__Data records__
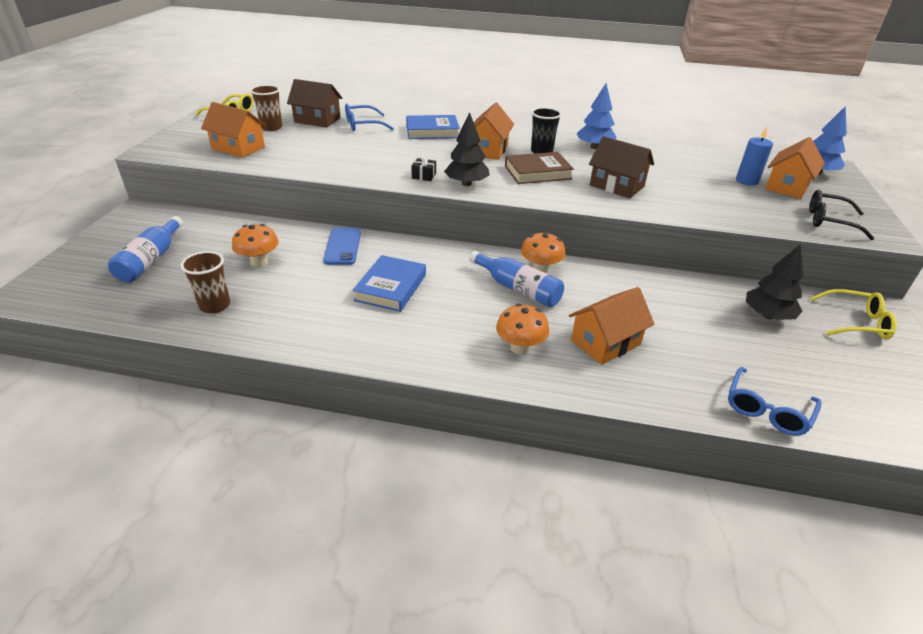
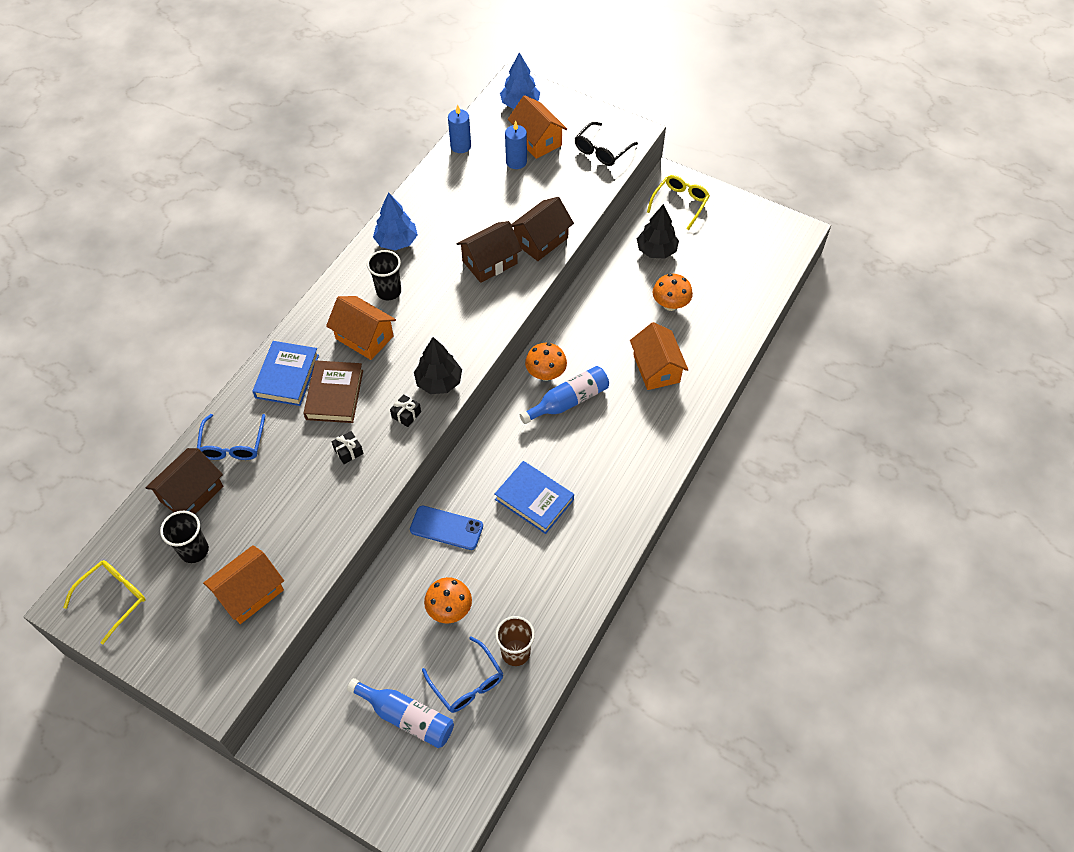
camera: 70 degrees left, 20 degrees up
(271, 127) = (194, 550): brown cup -> black cup
(375, 160) = (348, 451): none -> black gift
(520, 348) = (646, 427): orange mushroom -> orange mushroom (670, 304)
(537, 172) = (437, 313): brown book -> brown book (334, 394)
(671, 206) = (541, 240): none -> brown house
(727, 156) = (460, 146): none -> blue candle
(767, 410) = (747, 309): blue glasses -> blue glasses (467, 683)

__Task to carry out__
I'd like the material repeated word for word, without the pictures it holds.

__Problem solution__
camera: 70 degrees left, 20 degrees up
(271, 127) = (194, 550): brown cup -> black cup
(375, 160) = (348, 451): none -> black gift
(520, 348) = (646, 427): orange mushroom -> orange mushroom (670, 304)
(537, 172) = (437, 313): brown book -> brown book (334, 394)
(671, 206) = (541, 240): none -> brown house
(727, 156) = (460, 146): none -> blue candle
(767, 410) = (747, 309): blue glasses -> blue glasses (467, 683)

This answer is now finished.